Skip the pictures. Set down, word for word, the lines from the start of the material up to and including the line with "The rosy_headphones at".
[Start of section]
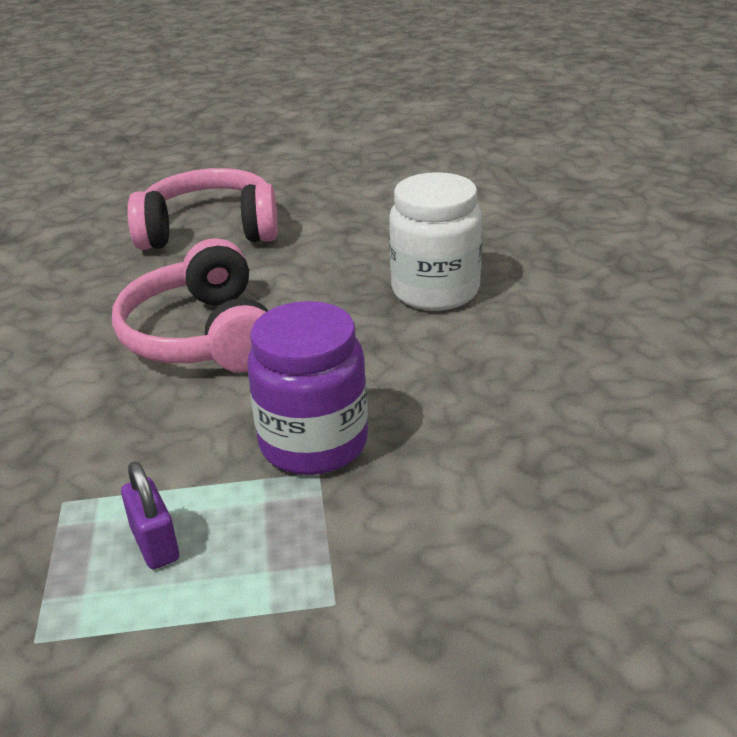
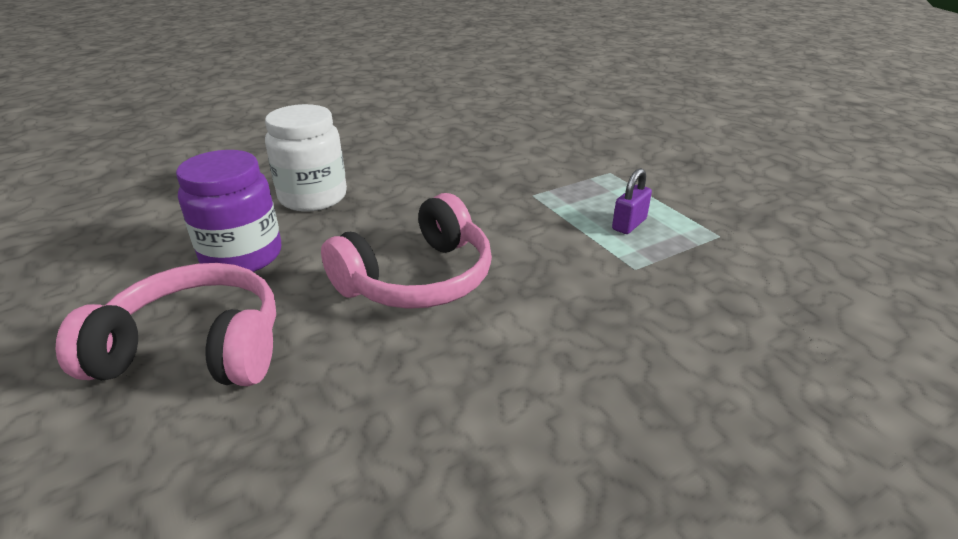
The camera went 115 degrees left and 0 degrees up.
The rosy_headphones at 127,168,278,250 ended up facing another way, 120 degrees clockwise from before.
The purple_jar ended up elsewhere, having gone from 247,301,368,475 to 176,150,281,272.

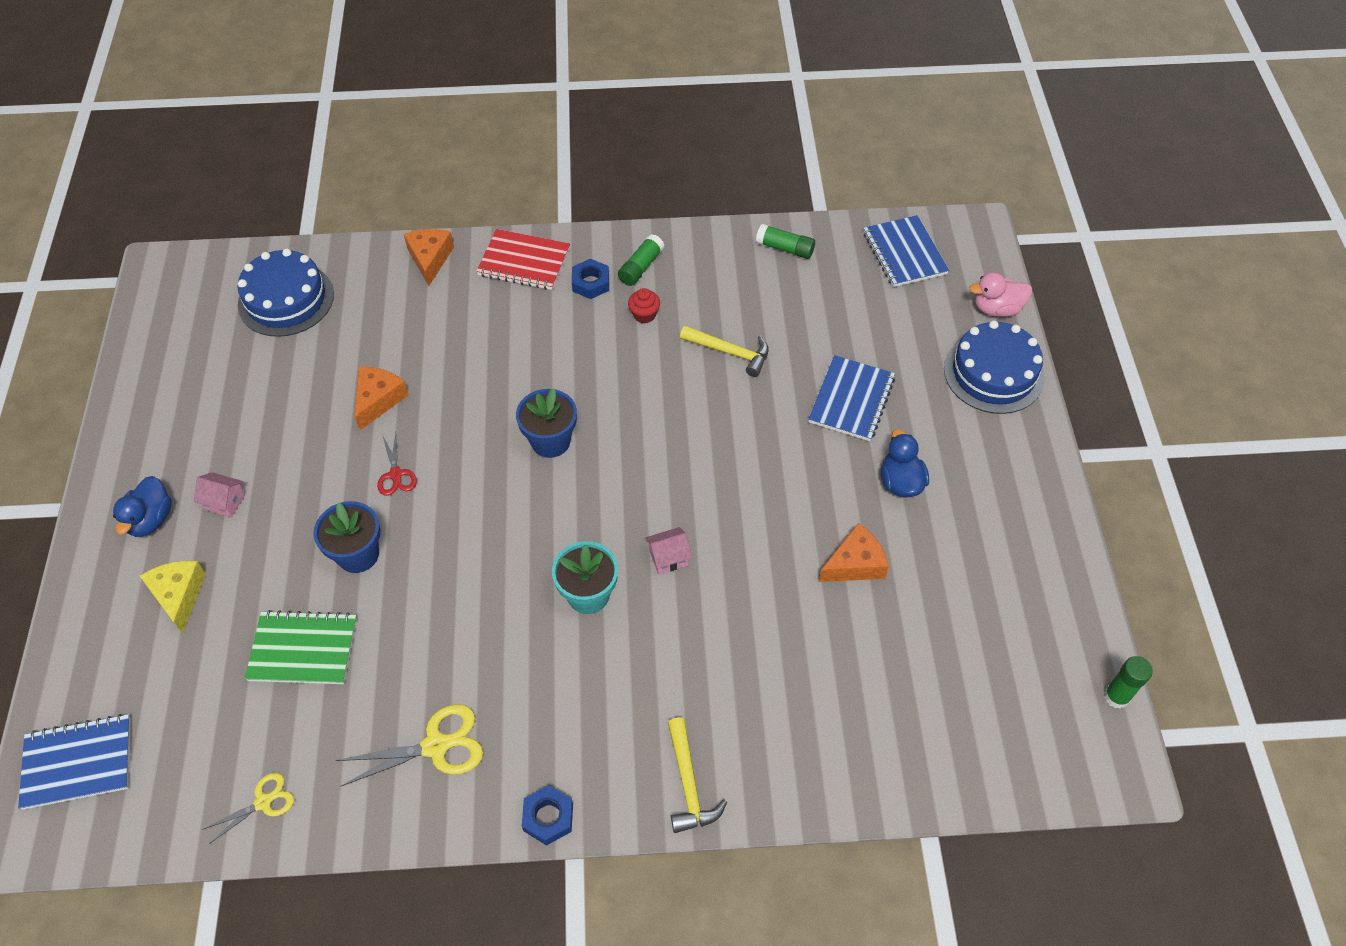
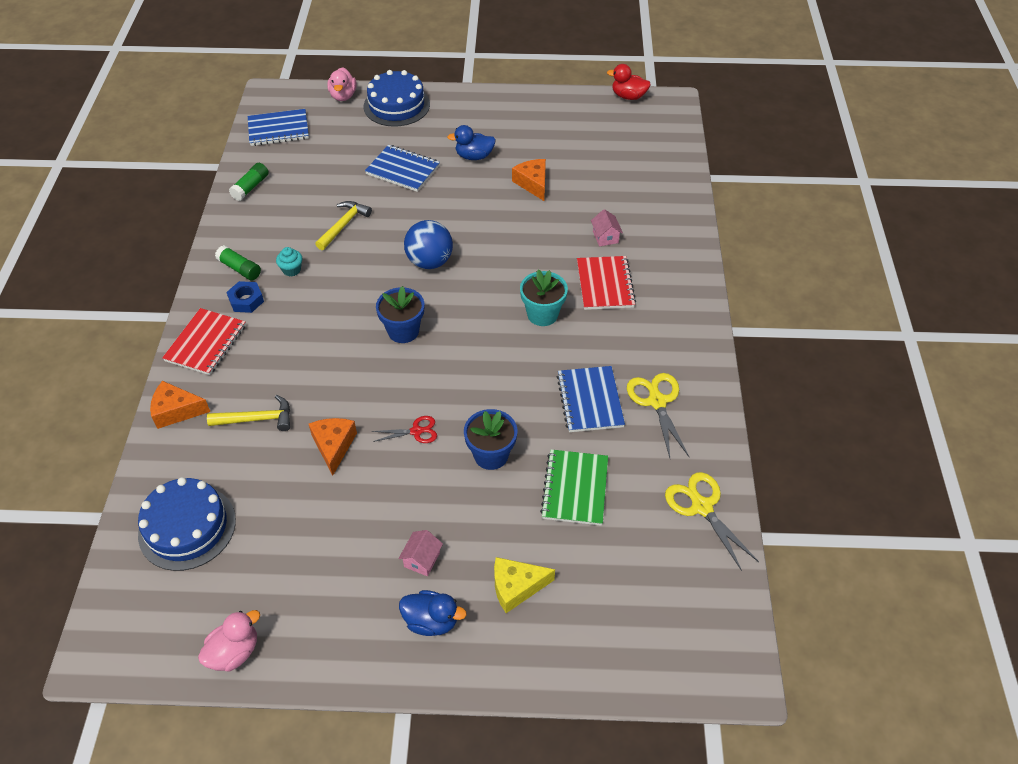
The camera went 85 degrees left and 5 degrees down.
The royal_blue_notepad ended up elsewhere, having gone from 18,714,131,810 to 557,366,625,432.
The size of the bright_yellow_scissors at 202,773,294,844 changed by a factor of 1.64.
The orange-coloured_piece_of_cheese at 355,367,408,430 ended up facing another way, 60 degrees clockwise from before.
The second view lost the royal_blue_hexagon_nut at 522,785,573,846.
What was the red_cupcake at 628,288,660,324 turned into the teal_cupcake at 276,247,302,276.
The rosy_toy_house ended up elsewhere, having gone from 645,527,692,574 to 591,209,623,246.
The bright_yellow_hammer ended up elsewhere, having gone from 668,717,727,833 to 207,395,290,431.
Where the emerald_glue_stick stood at 1104,656,1153,709, the red_rubber_duck came to stand at 607,64,651,100.
The second view gained the rosy_rubber_duck at 198,610,260,671.
The second view gained the royal_blue_ball at 404,220,453,269.
The second view gained the red_notepad at 577,256,636,310.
[End of section]
**Task solution:**
The camera went 115 degrees left and 0 degrees up.
The rosy_headphones at 127,168,278,250 ended up facing another way, 120 degrees clockwise from before.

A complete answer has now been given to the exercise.